- [Source information]
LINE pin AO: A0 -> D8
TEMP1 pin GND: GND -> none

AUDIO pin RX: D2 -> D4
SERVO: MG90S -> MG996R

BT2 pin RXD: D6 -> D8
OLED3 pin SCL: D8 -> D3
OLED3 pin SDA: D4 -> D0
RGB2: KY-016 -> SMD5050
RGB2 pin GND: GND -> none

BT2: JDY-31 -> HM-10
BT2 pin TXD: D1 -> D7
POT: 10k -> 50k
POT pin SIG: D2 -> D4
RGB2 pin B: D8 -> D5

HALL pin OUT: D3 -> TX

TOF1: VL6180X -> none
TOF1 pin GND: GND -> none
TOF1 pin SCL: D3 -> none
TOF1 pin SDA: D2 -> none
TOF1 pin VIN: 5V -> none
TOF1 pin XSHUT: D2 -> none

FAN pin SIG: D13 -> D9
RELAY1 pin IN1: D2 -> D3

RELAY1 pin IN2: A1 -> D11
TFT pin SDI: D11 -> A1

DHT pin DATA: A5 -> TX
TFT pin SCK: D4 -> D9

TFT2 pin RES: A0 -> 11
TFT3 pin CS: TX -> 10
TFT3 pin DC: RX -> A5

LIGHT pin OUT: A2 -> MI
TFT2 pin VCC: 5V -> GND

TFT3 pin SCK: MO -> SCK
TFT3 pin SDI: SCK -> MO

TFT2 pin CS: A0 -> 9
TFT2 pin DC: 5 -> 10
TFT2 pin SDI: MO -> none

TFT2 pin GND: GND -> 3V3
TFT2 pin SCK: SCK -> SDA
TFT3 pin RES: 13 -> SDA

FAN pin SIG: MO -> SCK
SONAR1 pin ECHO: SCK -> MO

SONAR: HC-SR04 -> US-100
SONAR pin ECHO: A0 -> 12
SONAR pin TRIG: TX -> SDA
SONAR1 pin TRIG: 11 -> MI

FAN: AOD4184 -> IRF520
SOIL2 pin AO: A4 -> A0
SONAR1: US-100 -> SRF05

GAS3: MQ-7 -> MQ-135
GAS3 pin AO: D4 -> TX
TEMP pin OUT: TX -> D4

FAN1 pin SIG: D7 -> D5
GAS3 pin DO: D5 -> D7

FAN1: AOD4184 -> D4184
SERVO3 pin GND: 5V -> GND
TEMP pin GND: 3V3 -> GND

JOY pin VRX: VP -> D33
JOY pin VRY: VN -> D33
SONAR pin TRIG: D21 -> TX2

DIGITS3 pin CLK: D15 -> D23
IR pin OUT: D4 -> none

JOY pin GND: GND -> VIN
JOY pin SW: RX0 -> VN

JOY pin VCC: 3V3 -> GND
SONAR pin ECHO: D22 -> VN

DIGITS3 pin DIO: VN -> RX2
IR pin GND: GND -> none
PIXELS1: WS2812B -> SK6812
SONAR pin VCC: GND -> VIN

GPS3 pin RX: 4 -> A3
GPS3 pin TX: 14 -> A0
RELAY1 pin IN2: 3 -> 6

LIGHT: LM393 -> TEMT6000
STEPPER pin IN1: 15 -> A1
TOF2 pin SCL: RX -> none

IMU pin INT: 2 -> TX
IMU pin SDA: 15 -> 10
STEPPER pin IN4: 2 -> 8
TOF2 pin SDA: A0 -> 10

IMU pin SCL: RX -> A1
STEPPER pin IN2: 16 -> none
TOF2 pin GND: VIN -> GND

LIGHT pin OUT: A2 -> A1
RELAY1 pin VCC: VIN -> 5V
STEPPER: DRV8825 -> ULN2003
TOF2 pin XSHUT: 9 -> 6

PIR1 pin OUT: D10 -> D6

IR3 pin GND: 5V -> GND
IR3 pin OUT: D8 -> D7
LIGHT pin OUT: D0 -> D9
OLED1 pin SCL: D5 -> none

- [What you should do]
Produce a word-for-word restatement of all the records.

- [Result below]
LINE pin AO: A0 -> D8
TEMP1 pin GND: GND -> none

AUDIO pin RX: D2 -> D4
SERVO: MG90S -> MG996R

BT2 pin RXD: D6 -> D8
OLED3 pin SCL: D8 -> D3
OLED3 pin SDA: D4 -> D0
RGB2: KY-016 -> SMD5050
RGB2 pin GND: GND -> none

BT2: JDY-31 -> HM-10
BT2 pin TXD: D1 -> D7
POT: 10k -> 50k
POT pin SIG: D2 -> D4
RGB2 pin B: D8 -> D5

HALL pin OUT: D3 -> TX

TOF1: VL6180X -> none
TOF1 pin GND: GND -> none
TOF1 pin SCL: D3 -> none
TOF1 pin SDA: D2 -> none
TOF1 pin VIN: 5V -> none
TOF1 pin XSHUT: D2 -> none

FAN pin SIG: D13 -> D9
RELAY1 pin IN1: D2 -> D3

RELAY1 pin IN2: A1 -> D11
TFT pin SDI: D11 -> A1

DHT pin DATA: A5 -> TX
TFT pin SCK: D4 -> D9

TFT2 pin RES: A0 -> 11
TFT3 pin CS: TX -> 10
TFT3 pin DC: RX -> A5

LIGHT pin OUT: A2 -> MI
TFT2 pin VCC: 5V -> GND

TFT3 pin SCK: MO -> SCK
TFT3 pin SDI: SCK -> MO

TFT2 pin CS: A0 -> 9
TFT2 pin DC: 5 -> 10
TFT2 pin SDI: MO -> none

TFT2 pin GND: GND -> 3V3
TFT2 pin SCK: SCK -> SDA
TFT3 pin RES: 13 -> SDA

FAN pin SIG: MO -> SCK
SONAR1 pin ECHO: SCK -> MO

SONAR: HC-SR04 -> US-100
SONAR pin ECHO: A0 -> 12
SONAR pin TRIG: TX -> SDA
SONAR1 pin TRIG: 11 -> MI

FAN: AOD4184 -> IRF520
SOIL2 pin AO: A4 -> A0
SONAR1: US-100 -> SRF05

GAS3: MQ-7 -> MQ-135
GAS3 pin AO: D4 -> TX
TEMP pin OUT: TX -> D4

FAN1 pin SIG: D7 -> D5
GAS3 pin DO: D5 -> D7

FAN1: AOD4184 -> D4184
SERVO3 pin GND: 5V -> GND
TEMP pin GND: 3V3 -> GND

JOY pin VRX: VP -> D33
JOY pin VRY: VN -> D33
SONAR pin TRIG: D21 -> TX2

DIGITS3 pin CLK: D15 -> D23
IR pin OUT: D4 -> none

JOY pin GND: GND -> VIN
JOY pin SW: RX0 -> VN

JOY pin VCC: 3V3 -> GND
SONAR pin ECHO: D22 -> VN

DIGITS3 pin DIO: VN -> RX2
IR pin GND: GND -> none
PIXELS1: WS2812B -> SK6812
SONAR pin VCC: GND -> VIN

GPS3 pin RX: 4 -> A3
GPS3 pin TX: 14 -> A0
RELAY1 pin IN2: 3 -> 6

LIGHT: LM393 -> TEMT6000
STEPPER pin IN1: 15 -> A1
TOF2 pin SCL: RX -> none

IMU pin INT: 2 -> TX
IMU pin SDA: 15 -> 10
STEPPER pin IN4: 2 -> 8
TOF2 pin SDA: A0 -> 10

IMU pin SCL: RX -> A1
STEPPER pin IN2: 16 -> none
TOF2 pin GND: VIN -> GND

LIGHT pin OUT: A2 -> A1
RELAY1 pin VCC: VIN -> 5V
STEPPER: DRV8825 -> ULN2003
TOF2 pin XSHUT: 9 -> 6

PIR1 pin OUT: D10 -> D6

IR3 pin GND: 5V -> GND
IR3 pin OUT: D8 -> D7
LIGHT pin OUT: D0 -> D9
OLED1 pin SCL: D5 -> none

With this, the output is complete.